## Directions for this task
The expected output is a verbatim reprint of the lines from the beginning of the data that follows through the line that contains "none -> grey slope K4:N5 level 1 top 5".

## Data to process
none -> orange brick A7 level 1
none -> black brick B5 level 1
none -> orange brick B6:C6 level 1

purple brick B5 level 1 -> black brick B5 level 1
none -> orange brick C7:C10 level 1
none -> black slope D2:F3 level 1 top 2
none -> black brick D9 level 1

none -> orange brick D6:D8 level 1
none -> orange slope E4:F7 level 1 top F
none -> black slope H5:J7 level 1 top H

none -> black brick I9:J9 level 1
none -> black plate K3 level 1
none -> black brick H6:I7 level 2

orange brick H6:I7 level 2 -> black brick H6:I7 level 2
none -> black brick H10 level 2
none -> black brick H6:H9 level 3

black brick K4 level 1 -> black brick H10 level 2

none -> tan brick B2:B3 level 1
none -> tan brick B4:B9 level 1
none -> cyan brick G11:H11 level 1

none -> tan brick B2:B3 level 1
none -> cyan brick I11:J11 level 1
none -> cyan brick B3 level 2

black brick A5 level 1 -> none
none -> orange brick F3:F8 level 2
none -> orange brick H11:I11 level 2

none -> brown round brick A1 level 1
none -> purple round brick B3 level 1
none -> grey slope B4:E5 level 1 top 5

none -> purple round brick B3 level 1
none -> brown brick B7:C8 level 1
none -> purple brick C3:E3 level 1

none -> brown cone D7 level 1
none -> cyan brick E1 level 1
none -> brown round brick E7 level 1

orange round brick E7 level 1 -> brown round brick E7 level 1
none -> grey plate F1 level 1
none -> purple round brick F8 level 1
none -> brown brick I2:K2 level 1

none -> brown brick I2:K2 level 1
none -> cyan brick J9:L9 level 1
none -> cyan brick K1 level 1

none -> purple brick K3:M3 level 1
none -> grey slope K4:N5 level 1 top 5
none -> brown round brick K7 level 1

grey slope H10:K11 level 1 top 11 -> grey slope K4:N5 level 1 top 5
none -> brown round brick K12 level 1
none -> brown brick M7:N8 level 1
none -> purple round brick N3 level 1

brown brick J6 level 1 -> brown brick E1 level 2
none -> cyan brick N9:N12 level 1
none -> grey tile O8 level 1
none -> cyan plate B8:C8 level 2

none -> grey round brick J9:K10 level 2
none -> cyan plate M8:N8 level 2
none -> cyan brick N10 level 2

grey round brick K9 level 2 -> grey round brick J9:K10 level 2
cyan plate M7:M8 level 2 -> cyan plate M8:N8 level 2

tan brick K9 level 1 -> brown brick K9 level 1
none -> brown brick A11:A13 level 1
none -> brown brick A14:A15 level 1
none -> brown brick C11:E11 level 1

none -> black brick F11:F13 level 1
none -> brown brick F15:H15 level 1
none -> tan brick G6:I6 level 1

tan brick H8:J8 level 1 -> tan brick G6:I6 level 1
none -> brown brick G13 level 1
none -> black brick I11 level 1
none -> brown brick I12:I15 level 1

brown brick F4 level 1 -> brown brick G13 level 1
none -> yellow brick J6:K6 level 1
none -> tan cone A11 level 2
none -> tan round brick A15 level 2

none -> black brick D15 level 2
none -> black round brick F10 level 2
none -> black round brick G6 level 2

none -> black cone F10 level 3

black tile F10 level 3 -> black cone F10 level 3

## Reply to the exercise
none -> orange brick A7 level 1
none -> black brick B5 level 1
none -> orange brick B6:C6 level 1

purple brick B5 level 1 -> black brick B5 level 1
none -> orange brick C7:C10 level 1
none -> black slope D2:F3 level 1 top 2
none -> black brick D9 level 1

none -> orange brick D6:D8 level 1
none -> orange slope E4:F7 level 1 top F
none -> black slope H5:J7 level 1 top H

none -> black brick I9:J9 level 1
none -> black plate K3 level 1
none -> black brick H6:I7 level 2

orange brick H6:I7 level 2 -> black brick H6:I7 level 2
none -> black brick H10 level 2
none -> black brick H6:H9 level 3

black brick K4 level 1 -> black brick H10 level 2

none -> tan brick B2:B3 level 1
none -> tan brick B4:B9 level 1
none -> cyan brick G11:H11 level 1

none -> tan brick B2:B3 level 1
none -> cyan brick I11:J11 level 1
none -> cyan brick B3 level 2

black brick A5 level 1 -> none
none -> orange brick F3:F8 level 2
none -> orange brick H11:I11 level 2

none -> brown round brick A1 level 1
none -> purple round brick B3 level 1
none -> grey slope B4:E5 level 1 top 5

none -> purple round brick B3 level 1
none -> brown brick B7:C8 level 1
none -> purple brick C3:E3 level 1

none -> brown cone D7 level 1
none -> cyan brick E1 level 1
none -> brown round brick E7 level 1

orange round brick E7 level 1 -> brown round brick E7 level 1
none -> grey plate F1 level 1
none -> purple round brick F8 level 1
none -> brown brick I2:K2 level 1

none -> brown brick I2:K2 level 1
none -> cyan brick J9:L9 level 1
none -> cyan brick K1 level 1

none -> purple brick K3:M3 level 1
none -> grey slope K4:N5 level 1 top 5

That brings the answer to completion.